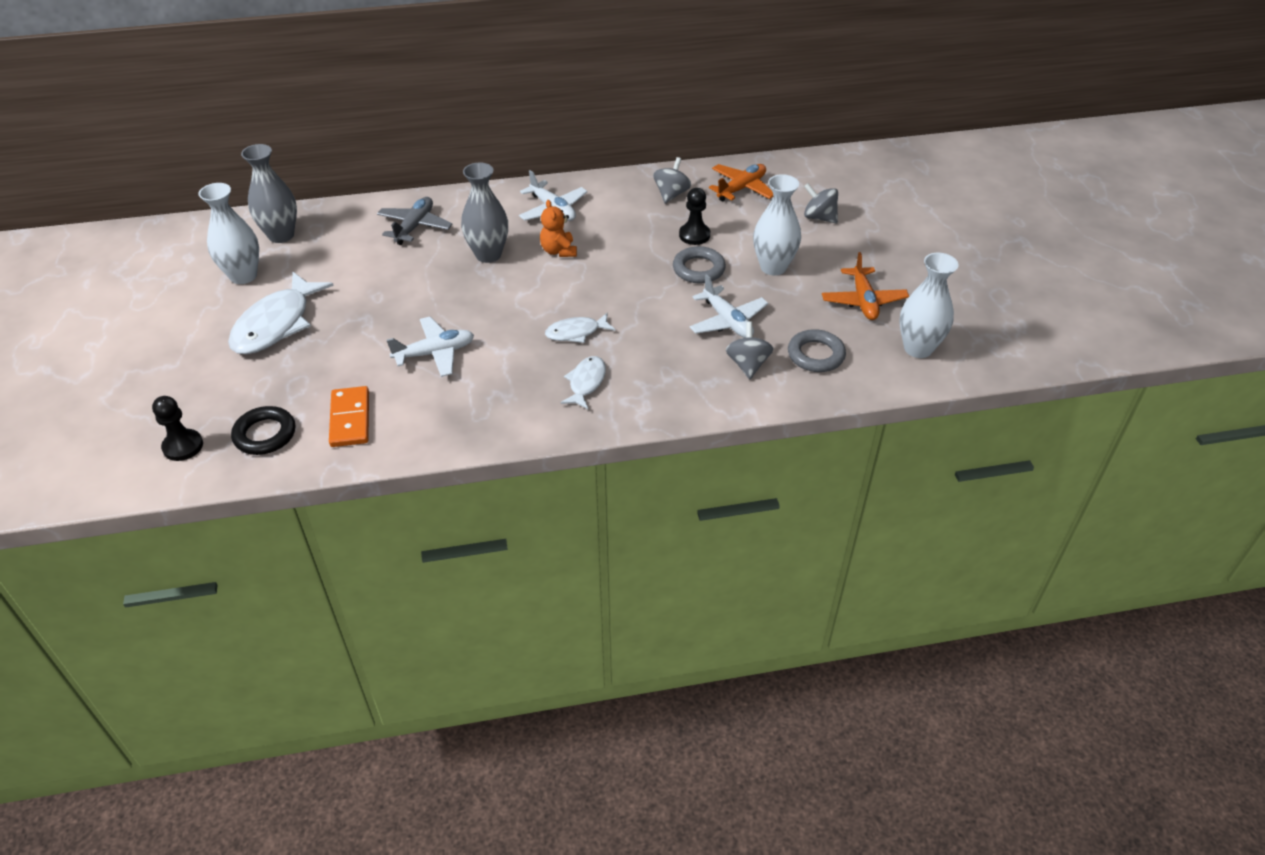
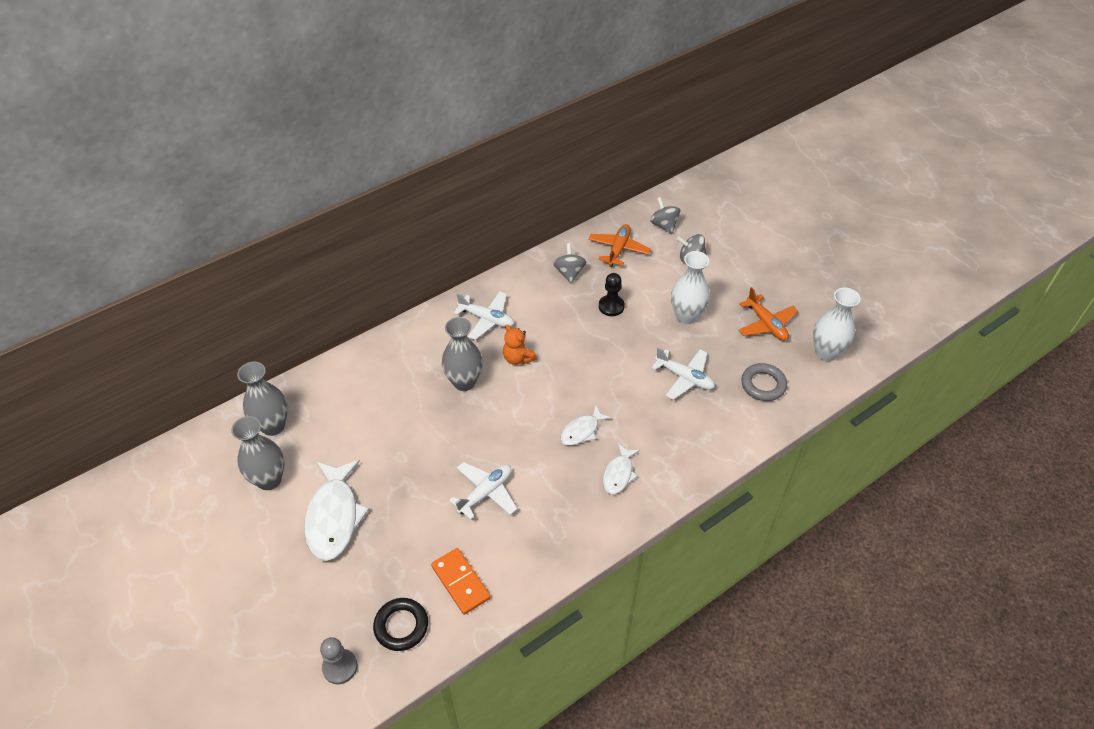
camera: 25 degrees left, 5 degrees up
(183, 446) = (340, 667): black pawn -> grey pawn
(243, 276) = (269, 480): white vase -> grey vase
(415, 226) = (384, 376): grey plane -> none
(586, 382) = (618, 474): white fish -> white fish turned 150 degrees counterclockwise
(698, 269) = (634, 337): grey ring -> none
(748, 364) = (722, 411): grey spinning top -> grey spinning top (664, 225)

====================

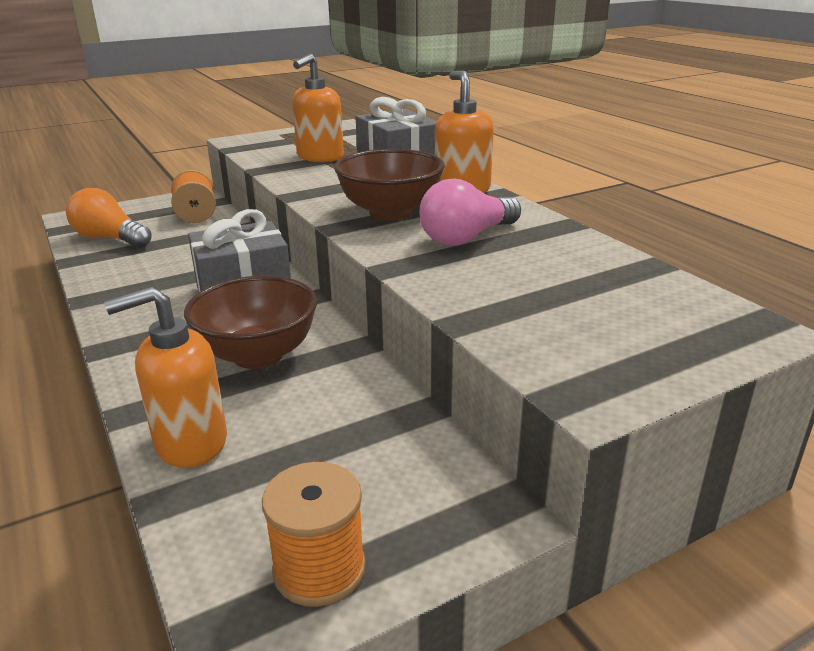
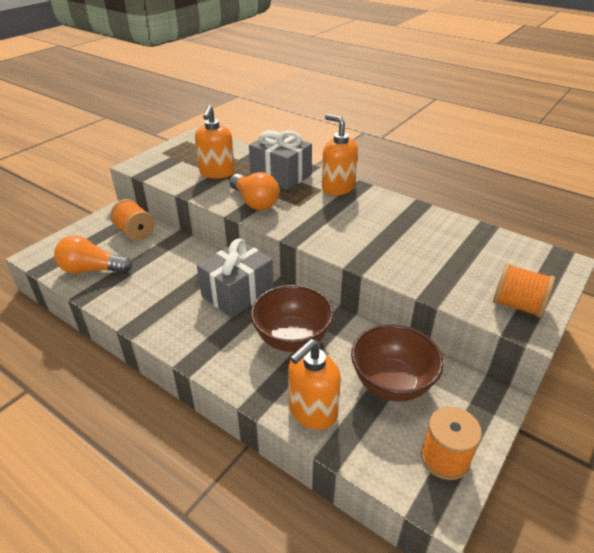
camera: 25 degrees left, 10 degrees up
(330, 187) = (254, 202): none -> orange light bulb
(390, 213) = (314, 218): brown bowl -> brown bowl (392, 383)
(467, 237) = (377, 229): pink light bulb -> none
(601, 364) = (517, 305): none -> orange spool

====================

__Instructions to follow__
Across the data, count every line where the string "grey" turns up, then write only that count.

__Written solution__
5